TO BE DONE:
Render the records from the line containing "prescriptions [750, 73]" through the line containing "bolero [656, 468]", inclusive, as a Markdown table with the columns Row and Line, leaving out blank lines.

MATERIAL:
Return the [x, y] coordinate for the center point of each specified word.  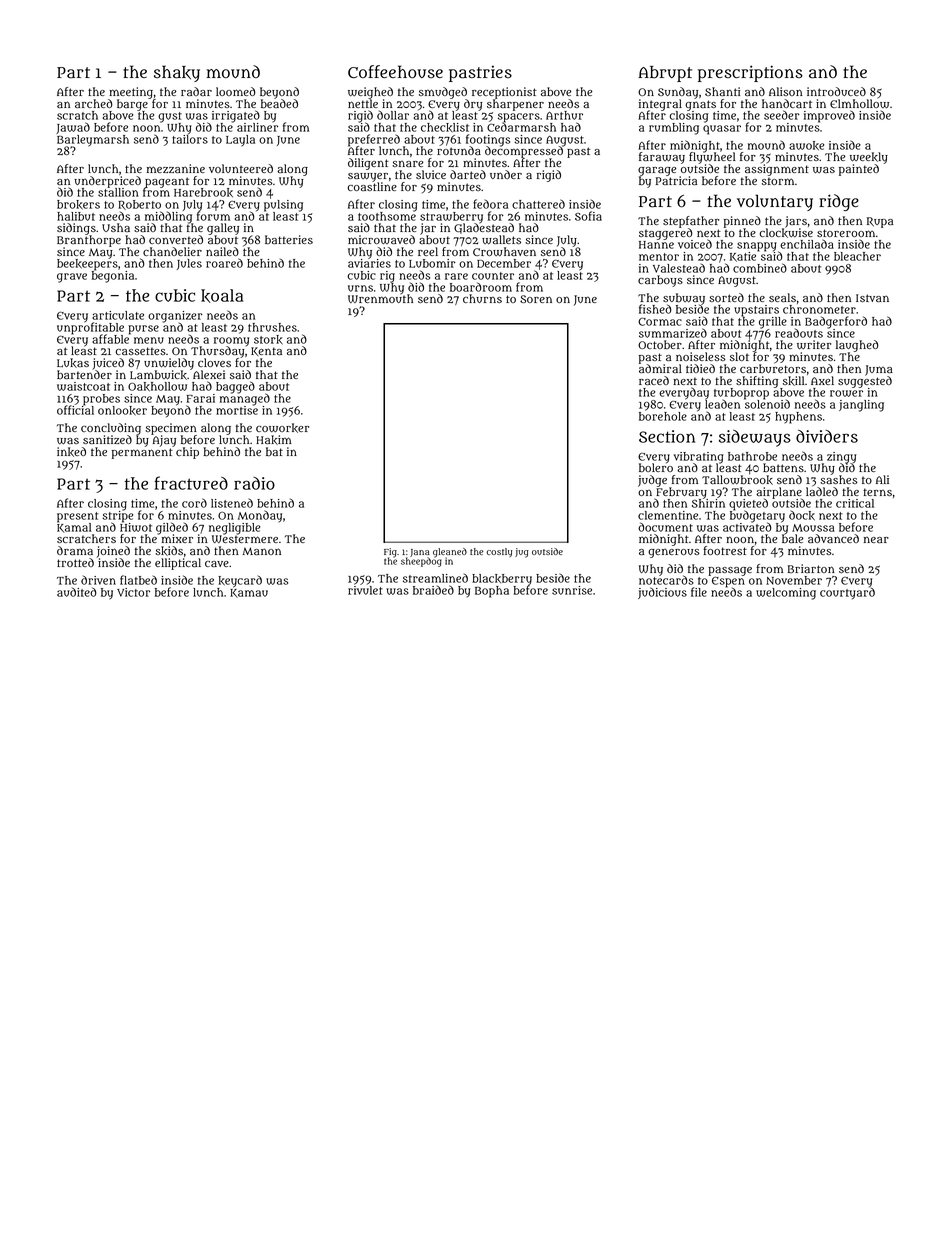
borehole [663, 416]
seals [782, 297]
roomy [231, 341]
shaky [177, 73]
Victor [133, 592]
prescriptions [750, 73]
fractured [191, 483]
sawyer [368, 177]
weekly [869, 158]
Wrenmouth [380, 299]
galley [223, 229]
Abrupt [665, 74]
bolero [656, 468]
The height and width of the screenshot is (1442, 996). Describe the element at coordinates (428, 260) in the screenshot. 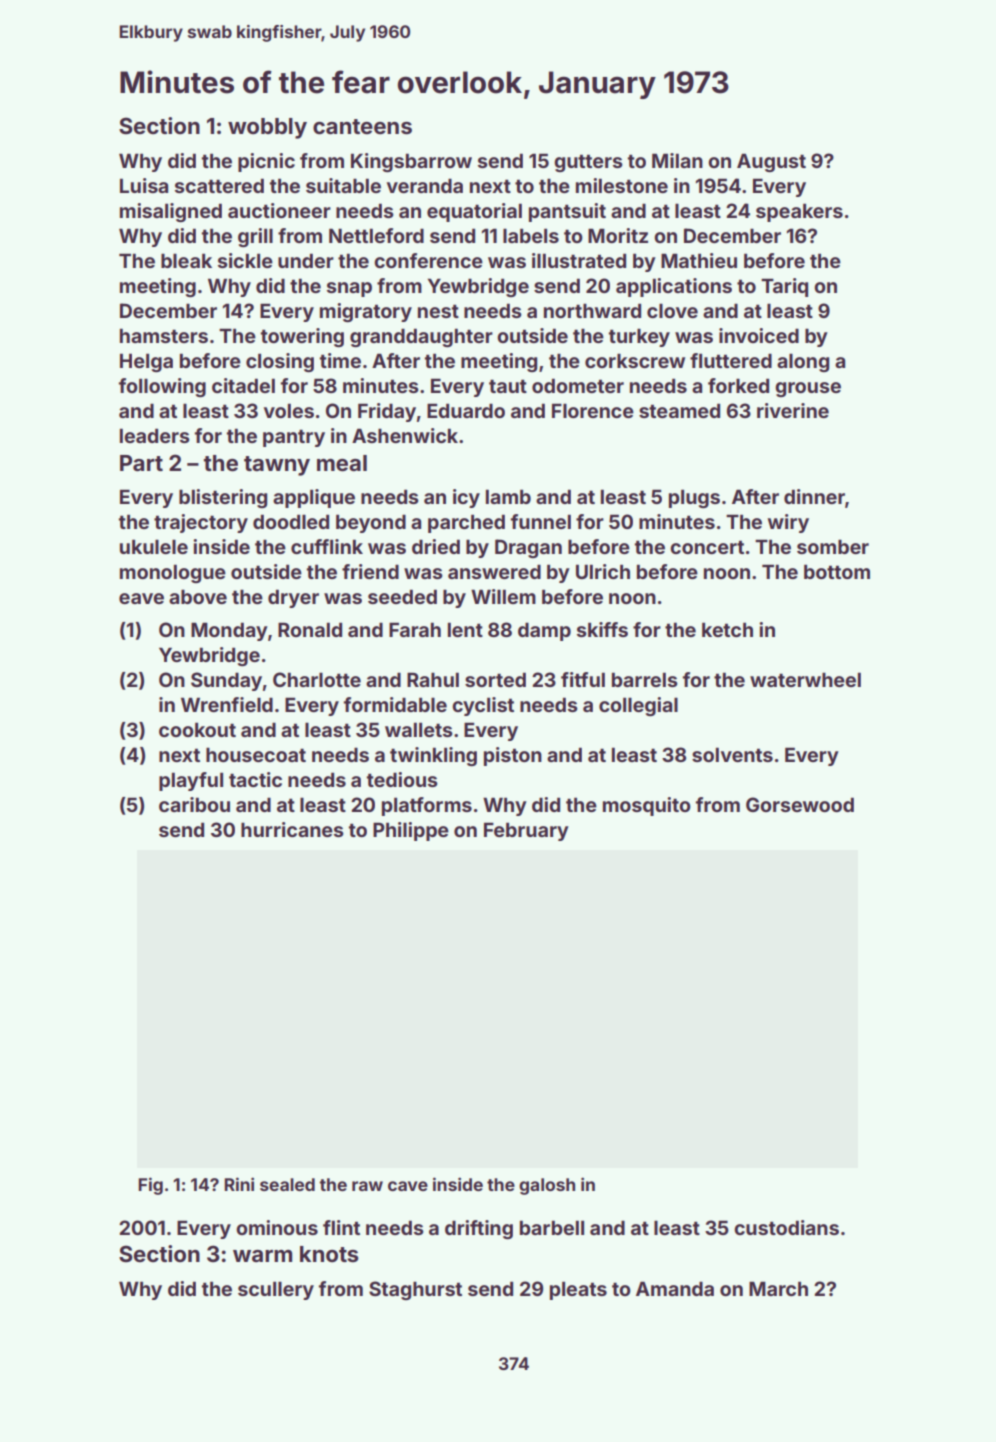

I see `conference` at that location.
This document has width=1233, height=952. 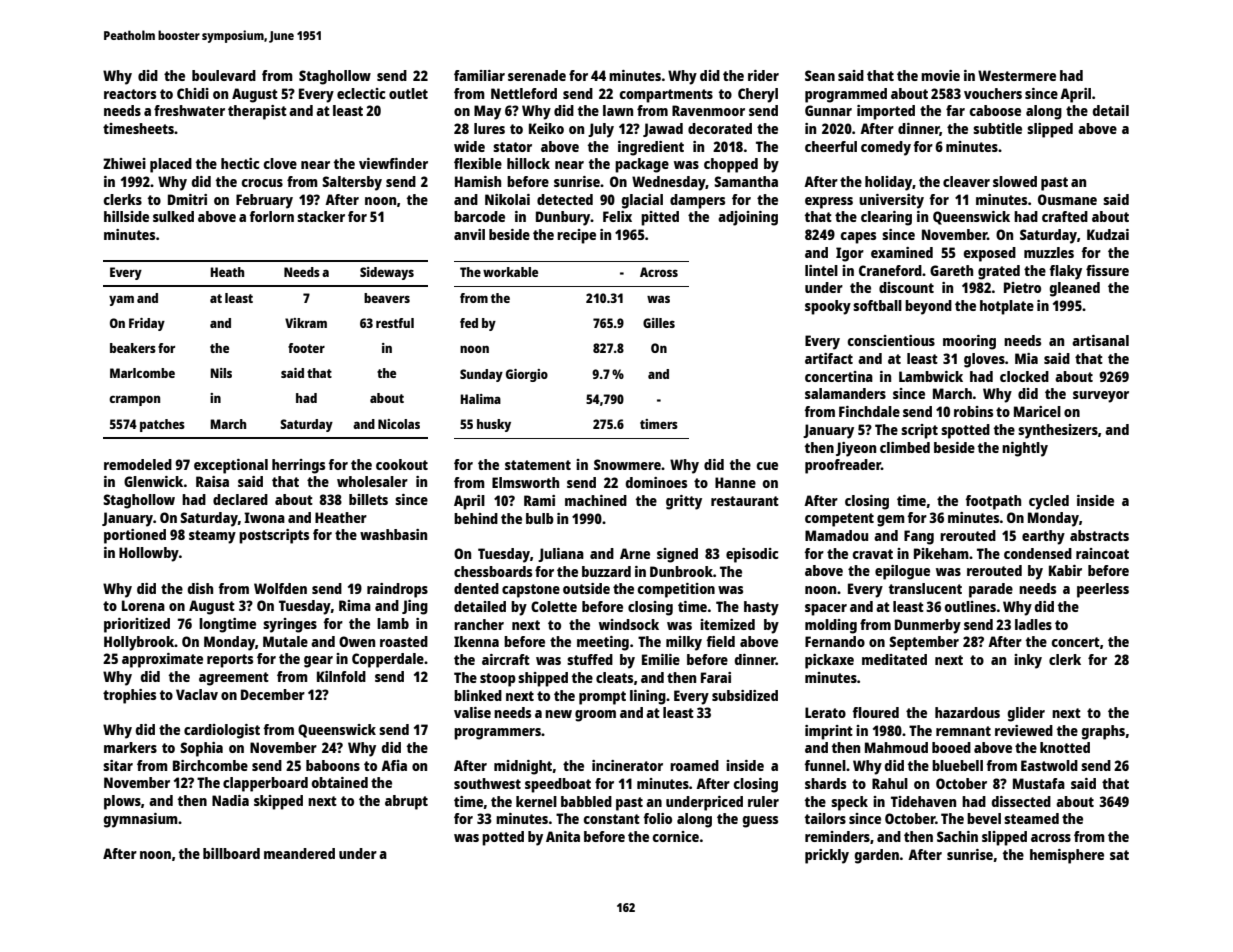 I want to click on sulked, so click(x=173, y=216).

FINISHED TASK:
| Row | Line |
|---|---|
| 1 | prescriptions [750, 73] |
| 2 | fractured [191, 483] |
| 3 | sawyer [368, 177] |
| 4 | weekly [869, 158] |
| 5 | Wrenmouth [380, 299] |
| 6 | galley [223, 229] |
| 7 | Abrupt [665, 74] |
| 8 | bolero [656, 468] |